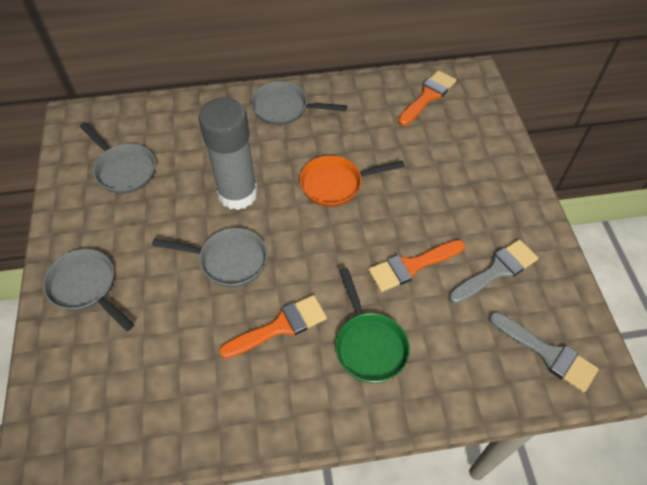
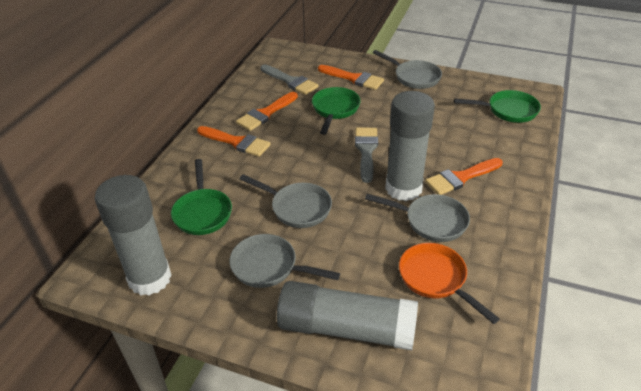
green pan: 1 -> 3
grey glue stick: 1 -> 3
orange brush: 3 -> 4

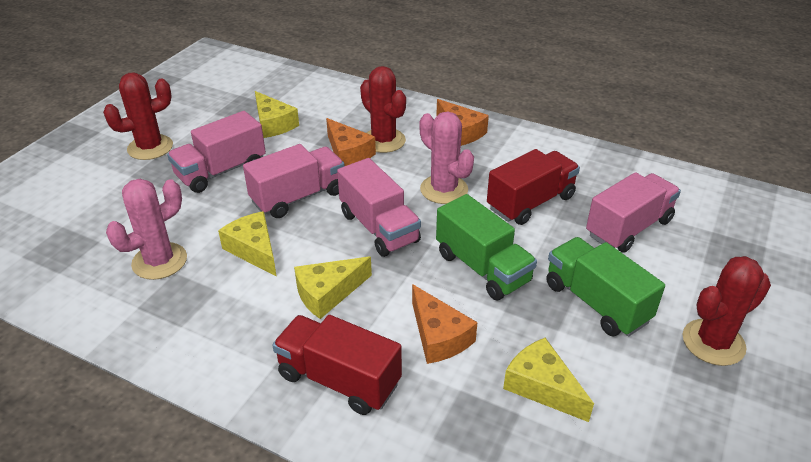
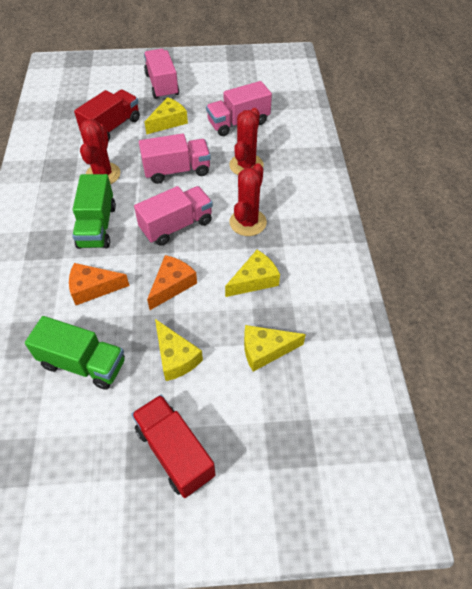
orange cheese: 3 -> 2
pink cactus: 2 -> 0

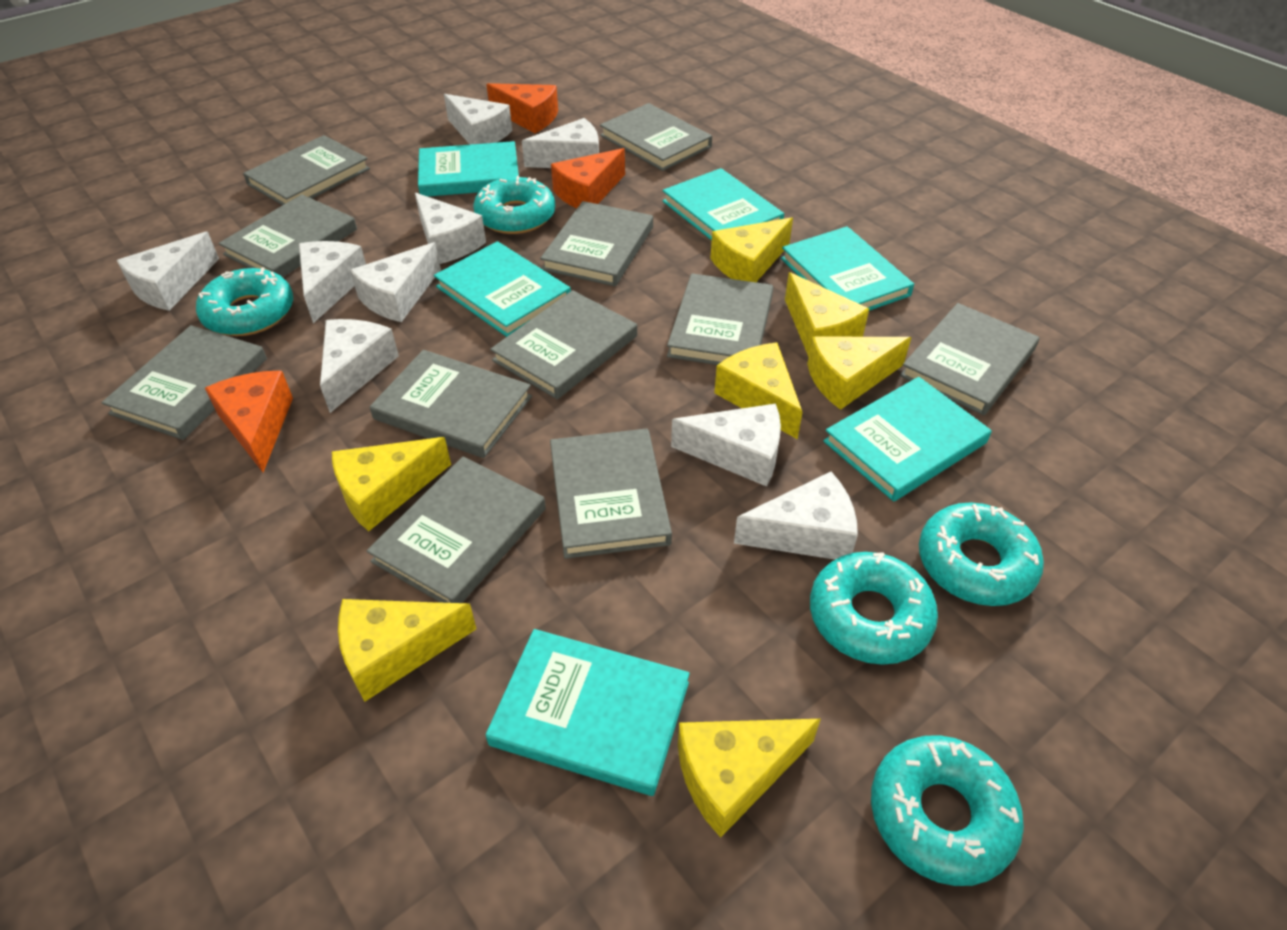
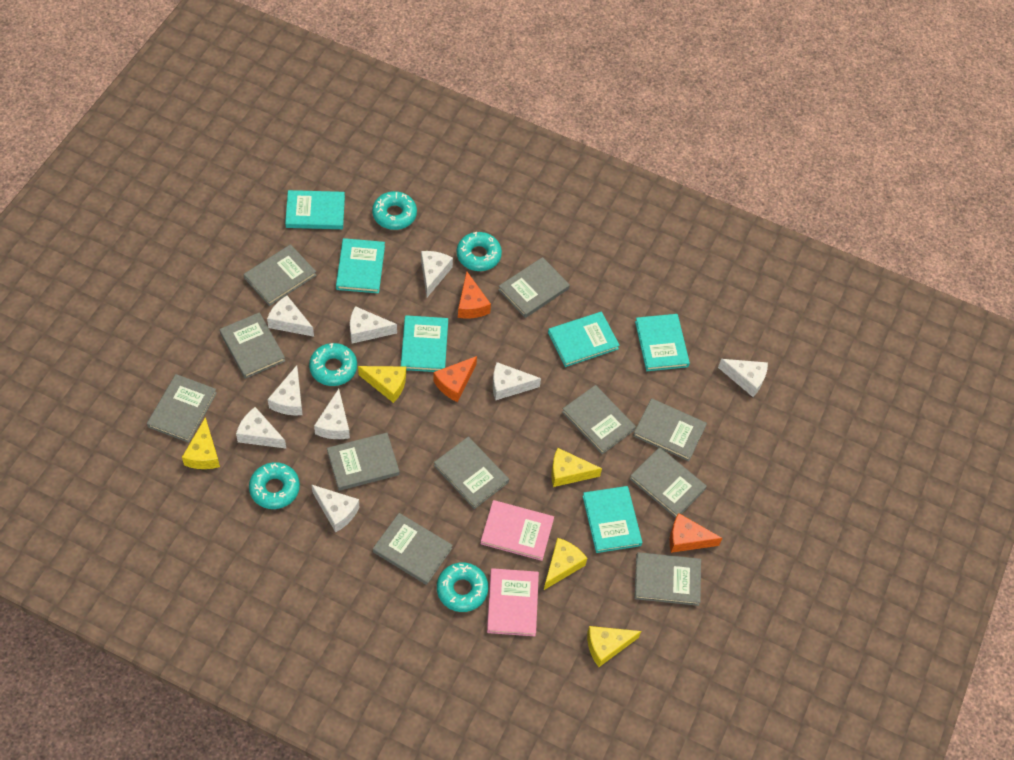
pink book: 0 -> 2
yellow cheese: 7 -> 5

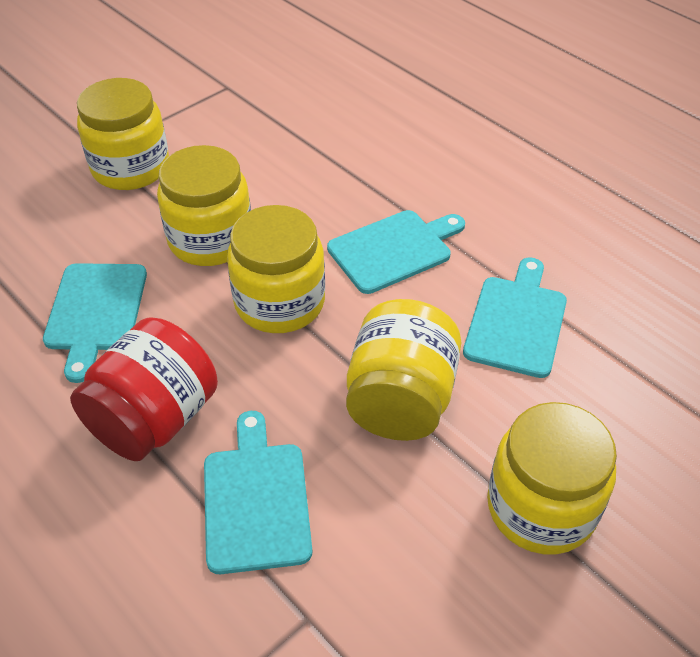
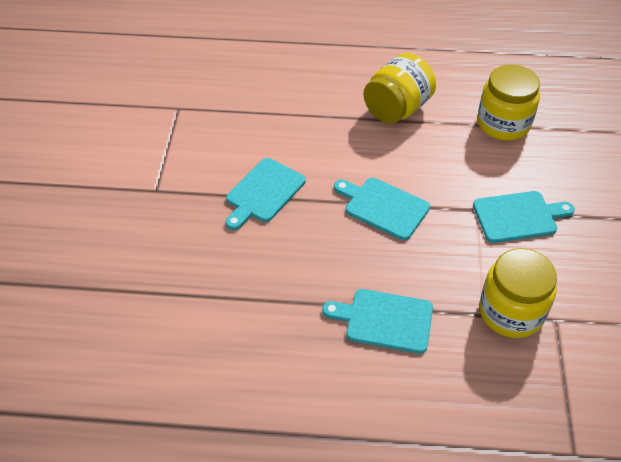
red jar: 1 -> 0
yellow jar: 5 -> 3

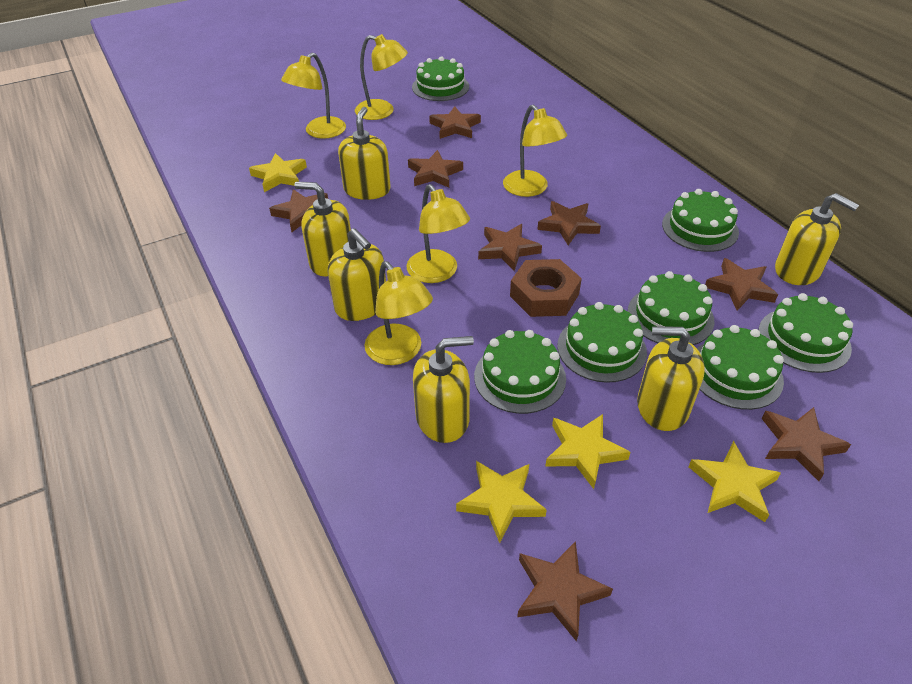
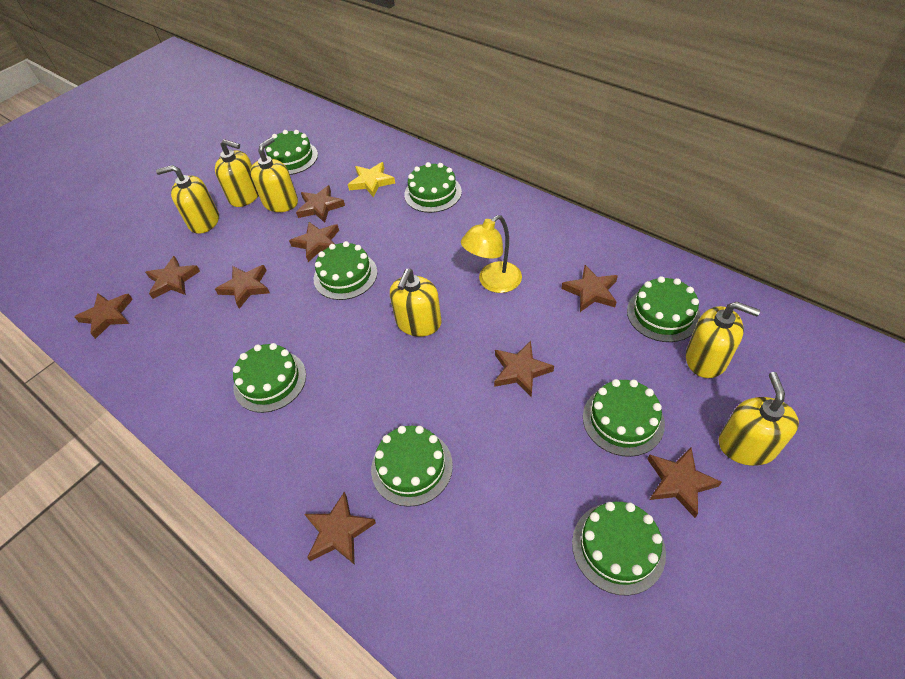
brown nut: 1 -> 0
brown star: 8 -> 9
green cake: 7 -> 8
yellow lamp: 5 -> 1
yellow star: 4 -> 1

□ □ □ □ □

Work request:
Every record above should be duplicated precisely, with the images removed.

Result for this task:
green pan: 1 -> 3
grey glue stick: 1 -> 3
orange brush: 3 -> 4

orange cheese: 3 -> 2
pink cactus: 2 -> 0

pink book: 0 -> 2
yellow cheese: 7 -> 5

red jar: 1 -> 0
yellow jar: 5 -> 3

brown nut: 1 -> 0
brown star: 8 -> 9
green cake: 7 -> 8
yellow lamp: 5 -> 1
yellow star: 4 -> 1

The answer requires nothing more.